=== Exercise requirements ===
Take the records below and print them verbatim up to and including the line that carries "(281, 522) = (445, 225): orange".

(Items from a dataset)
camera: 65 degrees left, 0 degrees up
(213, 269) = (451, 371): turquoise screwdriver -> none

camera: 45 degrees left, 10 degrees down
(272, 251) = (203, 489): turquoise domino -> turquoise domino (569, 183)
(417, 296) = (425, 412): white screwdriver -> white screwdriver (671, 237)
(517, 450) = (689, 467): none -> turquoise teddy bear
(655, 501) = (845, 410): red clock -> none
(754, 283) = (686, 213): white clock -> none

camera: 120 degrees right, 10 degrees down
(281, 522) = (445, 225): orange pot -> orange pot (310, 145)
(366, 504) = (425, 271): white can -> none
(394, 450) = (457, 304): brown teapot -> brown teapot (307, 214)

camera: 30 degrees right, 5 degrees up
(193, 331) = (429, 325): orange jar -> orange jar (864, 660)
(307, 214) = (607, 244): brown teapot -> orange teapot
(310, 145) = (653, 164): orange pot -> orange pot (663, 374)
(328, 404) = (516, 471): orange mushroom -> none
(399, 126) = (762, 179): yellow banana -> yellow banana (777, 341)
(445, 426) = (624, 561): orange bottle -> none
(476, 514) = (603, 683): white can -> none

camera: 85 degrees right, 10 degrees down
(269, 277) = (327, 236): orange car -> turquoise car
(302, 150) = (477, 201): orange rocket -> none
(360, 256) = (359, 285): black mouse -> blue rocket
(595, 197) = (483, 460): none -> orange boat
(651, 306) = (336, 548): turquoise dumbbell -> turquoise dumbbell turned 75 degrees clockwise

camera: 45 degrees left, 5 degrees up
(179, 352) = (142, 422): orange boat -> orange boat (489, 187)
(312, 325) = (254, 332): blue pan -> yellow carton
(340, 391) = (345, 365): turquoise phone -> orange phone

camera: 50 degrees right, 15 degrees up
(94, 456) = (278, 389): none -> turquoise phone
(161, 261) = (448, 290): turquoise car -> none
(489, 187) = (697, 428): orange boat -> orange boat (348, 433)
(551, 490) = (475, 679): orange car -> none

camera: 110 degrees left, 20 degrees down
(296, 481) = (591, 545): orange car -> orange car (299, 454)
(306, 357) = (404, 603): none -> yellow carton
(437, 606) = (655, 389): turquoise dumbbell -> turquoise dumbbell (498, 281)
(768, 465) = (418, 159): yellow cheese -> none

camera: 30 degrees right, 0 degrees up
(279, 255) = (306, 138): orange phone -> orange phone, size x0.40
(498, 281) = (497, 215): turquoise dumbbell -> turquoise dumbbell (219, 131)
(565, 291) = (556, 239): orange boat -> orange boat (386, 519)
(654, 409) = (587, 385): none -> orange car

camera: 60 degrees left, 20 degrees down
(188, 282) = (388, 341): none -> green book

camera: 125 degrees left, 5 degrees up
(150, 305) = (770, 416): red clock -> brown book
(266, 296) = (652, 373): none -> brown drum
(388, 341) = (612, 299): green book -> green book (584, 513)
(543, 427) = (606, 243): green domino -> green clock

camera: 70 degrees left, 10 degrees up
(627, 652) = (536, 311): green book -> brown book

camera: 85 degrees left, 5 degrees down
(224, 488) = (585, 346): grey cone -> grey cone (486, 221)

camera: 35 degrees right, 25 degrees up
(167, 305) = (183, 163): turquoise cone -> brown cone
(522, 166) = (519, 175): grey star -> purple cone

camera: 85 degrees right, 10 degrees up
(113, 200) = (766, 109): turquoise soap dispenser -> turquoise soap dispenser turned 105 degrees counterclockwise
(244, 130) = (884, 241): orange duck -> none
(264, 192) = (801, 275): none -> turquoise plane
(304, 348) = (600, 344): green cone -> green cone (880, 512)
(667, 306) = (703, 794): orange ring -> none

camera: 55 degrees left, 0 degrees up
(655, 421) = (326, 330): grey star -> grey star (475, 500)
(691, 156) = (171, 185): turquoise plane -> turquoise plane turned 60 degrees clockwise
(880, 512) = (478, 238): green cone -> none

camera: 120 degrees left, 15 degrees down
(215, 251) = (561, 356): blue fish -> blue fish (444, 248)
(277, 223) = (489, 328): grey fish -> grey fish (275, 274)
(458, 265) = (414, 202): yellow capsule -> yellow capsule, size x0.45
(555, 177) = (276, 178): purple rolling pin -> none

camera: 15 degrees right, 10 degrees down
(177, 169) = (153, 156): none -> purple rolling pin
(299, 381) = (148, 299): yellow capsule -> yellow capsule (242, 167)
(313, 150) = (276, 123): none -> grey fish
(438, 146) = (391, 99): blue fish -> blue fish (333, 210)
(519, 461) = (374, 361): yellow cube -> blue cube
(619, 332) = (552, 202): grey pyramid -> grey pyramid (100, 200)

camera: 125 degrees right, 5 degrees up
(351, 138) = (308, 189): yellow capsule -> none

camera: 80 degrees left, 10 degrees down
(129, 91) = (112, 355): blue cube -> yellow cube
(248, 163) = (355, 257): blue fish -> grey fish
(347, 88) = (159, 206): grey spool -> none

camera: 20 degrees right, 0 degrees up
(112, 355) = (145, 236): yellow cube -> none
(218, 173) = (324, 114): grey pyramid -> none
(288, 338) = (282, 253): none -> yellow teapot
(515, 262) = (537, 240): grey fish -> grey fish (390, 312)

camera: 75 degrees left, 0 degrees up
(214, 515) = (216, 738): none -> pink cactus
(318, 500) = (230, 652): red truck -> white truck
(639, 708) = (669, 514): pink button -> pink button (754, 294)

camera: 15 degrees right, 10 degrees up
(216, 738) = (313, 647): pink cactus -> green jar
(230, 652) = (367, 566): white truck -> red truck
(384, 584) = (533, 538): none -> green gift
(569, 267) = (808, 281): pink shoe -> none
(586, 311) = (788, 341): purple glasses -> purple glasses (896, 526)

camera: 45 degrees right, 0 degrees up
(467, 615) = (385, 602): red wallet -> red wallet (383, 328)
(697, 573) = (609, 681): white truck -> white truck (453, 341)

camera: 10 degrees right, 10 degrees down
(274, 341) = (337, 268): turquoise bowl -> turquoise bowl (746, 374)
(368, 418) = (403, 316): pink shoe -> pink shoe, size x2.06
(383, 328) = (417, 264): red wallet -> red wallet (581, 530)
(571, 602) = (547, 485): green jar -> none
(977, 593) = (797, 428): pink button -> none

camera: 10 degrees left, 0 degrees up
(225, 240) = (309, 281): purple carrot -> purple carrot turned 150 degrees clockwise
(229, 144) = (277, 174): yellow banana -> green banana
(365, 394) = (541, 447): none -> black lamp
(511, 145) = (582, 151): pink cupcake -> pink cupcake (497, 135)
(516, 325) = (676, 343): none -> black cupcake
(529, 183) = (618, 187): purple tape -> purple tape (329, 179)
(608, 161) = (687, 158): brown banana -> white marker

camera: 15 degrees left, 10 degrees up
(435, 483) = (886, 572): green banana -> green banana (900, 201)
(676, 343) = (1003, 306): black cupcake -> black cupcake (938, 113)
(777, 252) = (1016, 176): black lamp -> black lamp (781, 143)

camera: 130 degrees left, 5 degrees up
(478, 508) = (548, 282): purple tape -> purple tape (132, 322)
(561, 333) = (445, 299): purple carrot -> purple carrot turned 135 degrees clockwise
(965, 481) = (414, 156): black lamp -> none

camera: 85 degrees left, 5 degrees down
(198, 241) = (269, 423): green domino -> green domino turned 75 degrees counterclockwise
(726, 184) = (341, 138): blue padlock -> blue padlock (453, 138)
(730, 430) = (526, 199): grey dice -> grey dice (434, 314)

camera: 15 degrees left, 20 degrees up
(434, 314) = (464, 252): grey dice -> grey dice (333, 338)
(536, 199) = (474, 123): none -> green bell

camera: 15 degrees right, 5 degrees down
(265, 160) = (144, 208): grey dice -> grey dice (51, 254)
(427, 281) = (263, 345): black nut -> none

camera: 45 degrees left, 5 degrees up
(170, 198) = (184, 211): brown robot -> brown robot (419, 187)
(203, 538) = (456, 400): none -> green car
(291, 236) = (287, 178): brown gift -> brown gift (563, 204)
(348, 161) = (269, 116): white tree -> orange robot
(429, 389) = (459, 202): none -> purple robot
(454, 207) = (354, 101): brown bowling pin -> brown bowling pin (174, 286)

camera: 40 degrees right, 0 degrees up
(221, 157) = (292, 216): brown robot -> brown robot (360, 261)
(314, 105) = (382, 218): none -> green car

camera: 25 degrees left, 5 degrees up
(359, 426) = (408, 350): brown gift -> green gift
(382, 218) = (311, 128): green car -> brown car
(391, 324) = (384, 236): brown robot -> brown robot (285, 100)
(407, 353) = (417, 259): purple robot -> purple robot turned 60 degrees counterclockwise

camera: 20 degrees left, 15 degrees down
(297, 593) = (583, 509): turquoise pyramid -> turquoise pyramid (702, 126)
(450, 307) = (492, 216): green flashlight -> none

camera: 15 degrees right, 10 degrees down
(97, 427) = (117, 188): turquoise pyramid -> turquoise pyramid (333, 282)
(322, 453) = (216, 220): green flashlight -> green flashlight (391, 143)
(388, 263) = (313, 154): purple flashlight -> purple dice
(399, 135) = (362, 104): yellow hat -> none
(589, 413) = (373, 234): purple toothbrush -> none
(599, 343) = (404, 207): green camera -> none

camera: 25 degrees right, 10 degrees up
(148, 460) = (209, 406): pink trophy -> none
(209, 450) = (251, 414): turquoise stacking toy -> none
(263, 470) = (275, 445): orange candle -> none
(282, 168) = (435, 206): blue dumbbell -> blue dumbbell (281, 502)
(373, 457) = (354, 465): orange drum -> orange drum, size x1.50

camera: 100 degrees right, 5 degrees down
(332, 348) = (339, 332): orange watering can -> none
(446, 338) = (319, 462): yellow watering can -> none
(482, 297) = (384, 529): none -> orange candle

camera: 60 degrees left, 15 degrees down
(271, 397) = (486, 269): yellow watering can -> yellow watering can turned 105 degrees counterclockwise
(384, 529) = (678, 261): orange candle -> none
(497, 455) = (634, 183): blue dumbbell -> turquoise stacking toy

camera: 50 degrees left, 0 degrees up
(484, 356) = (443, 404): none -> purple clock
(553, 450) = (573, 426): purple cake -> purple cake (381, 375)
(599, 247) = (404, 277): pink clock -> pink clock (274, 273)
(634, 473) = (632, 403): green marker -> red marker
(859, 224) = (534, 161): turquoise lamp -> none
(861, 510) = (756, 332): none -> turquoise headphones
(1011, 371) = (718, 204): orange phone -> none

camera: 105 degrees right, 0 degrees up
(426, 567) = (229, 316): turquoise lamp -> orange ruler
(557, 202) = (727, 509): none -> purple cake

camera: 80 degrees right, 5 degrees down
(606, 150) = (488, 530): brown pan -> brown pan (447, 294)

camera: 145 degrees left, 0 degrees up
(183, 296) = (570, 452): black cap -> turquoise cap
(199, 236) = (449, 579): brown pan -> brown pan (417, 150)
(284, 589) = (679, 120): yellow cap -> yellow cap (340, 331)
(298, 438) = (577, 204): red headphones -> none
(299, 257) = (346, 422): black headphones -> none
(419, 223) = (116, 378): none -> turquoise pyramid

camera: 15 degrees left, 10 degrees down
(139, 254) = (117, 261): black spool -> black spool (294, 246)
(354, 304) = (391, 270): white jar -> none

=== Final answer ===
camera: 65 degrees left, 0 degrees up
(213, 269) = (451, 371): turquoise screwdriver -> none

camera: 45 degrees left, 10 degrees down
(272, 251) = (203, 489): turquoise domino -> turquoise domino (569, 183)
(417, 296) = (425, 412): white screwdriver -> white screwdriver (671, 237)
(517, 450) = (689, 467): none -> turquoise teddy bear
(655, 501) = (845, 410): red clock -> none
(754, 283) = (686, 213): white clock -> none

camera: 120 degrees right, 10 degrees down
(281, 522) = (445, 225): orange pot -> orange pot (310, 145)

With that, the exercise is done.